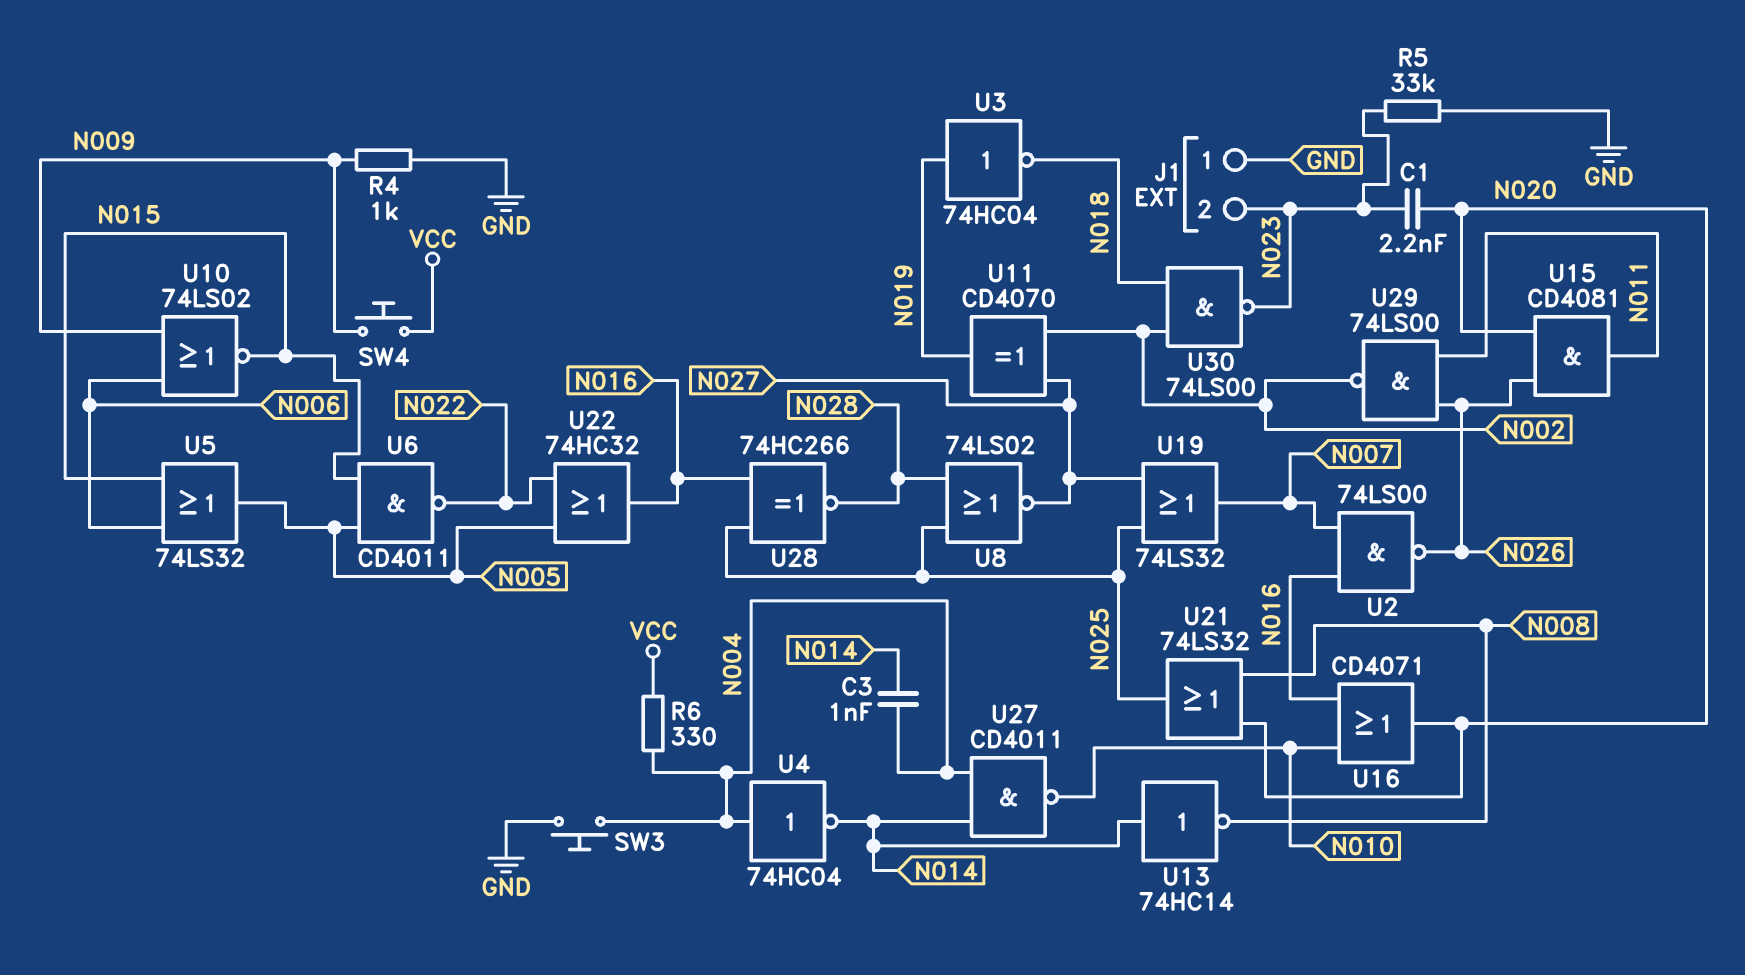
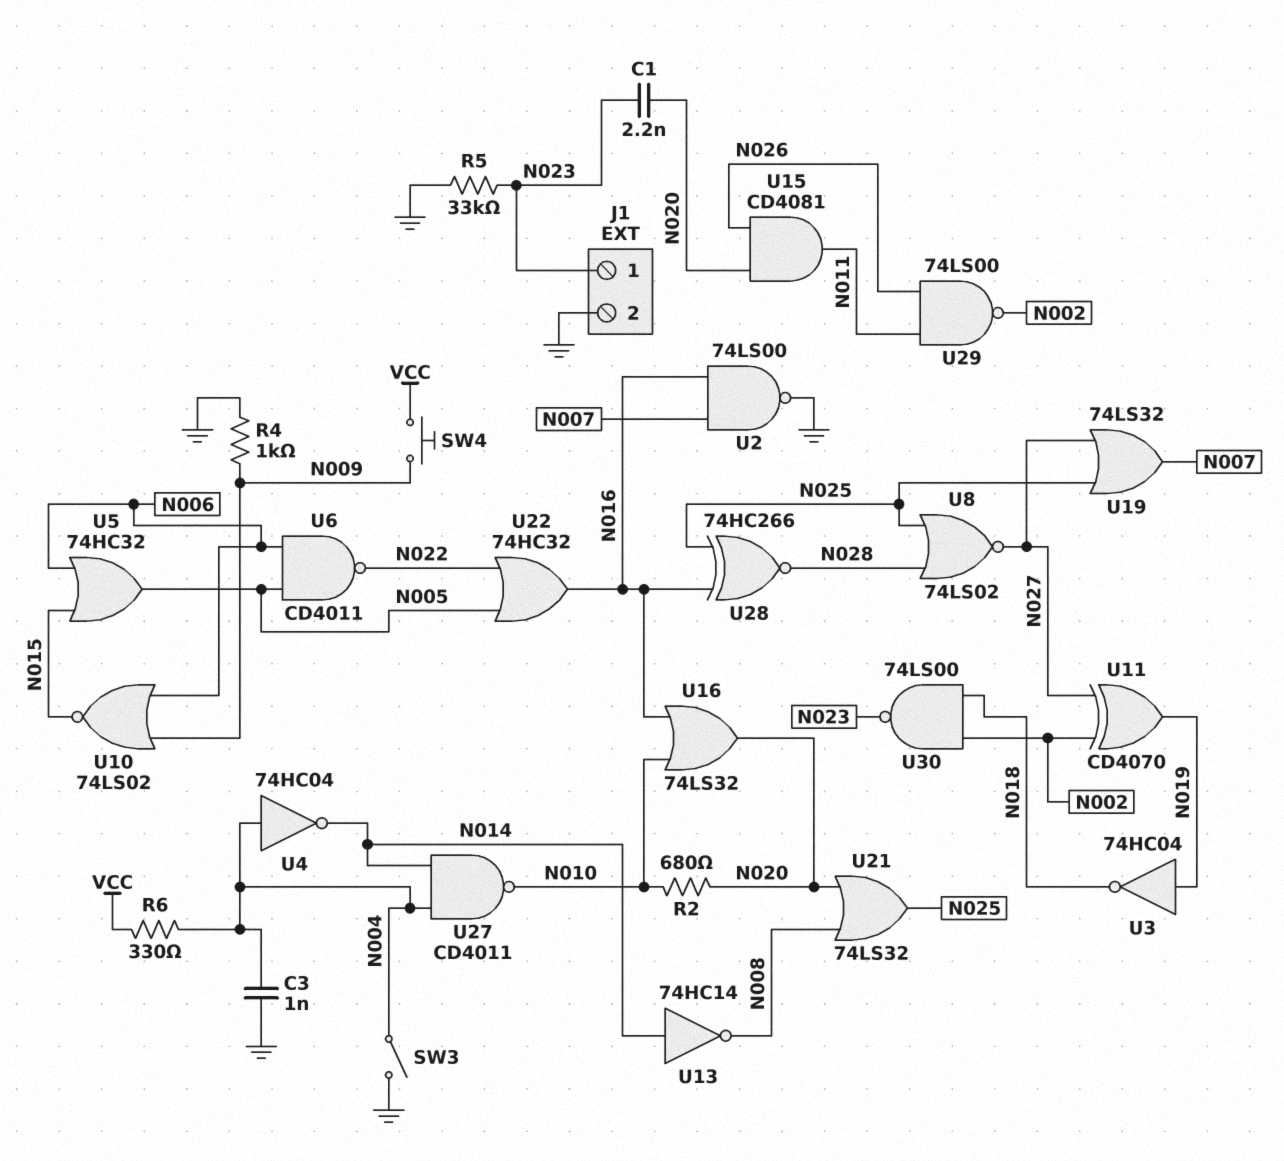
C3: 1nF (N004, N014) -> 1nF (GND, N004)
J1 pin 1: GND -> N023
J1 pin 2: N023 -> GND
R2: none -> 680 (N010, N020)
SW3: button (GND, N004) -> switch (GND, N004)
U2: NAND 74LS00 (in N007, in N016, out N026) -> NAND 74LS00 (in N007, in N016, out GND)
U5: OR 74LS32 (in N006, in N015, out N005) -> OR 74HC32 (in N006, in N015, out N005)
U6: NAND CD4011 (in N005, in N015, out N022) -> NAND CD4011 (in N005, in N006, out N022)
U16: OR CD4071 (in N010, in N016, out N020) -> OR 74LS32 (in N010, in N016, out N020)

□ □ □

## Task directions
Write out the line containing "U6: NAND CD4011" and every line after it through the end of the entries. Keep each one exactly as it is, and add nothing.

## Task solution
U6: NAND CD4011 (in N005, in N015, out N022) -> NAND CD4011 (in N005, in N006, out N022)
U16: OR CD4071 (in N010, in N016, out N020) -> OR 74LS32 (in N010, in N016, out N020)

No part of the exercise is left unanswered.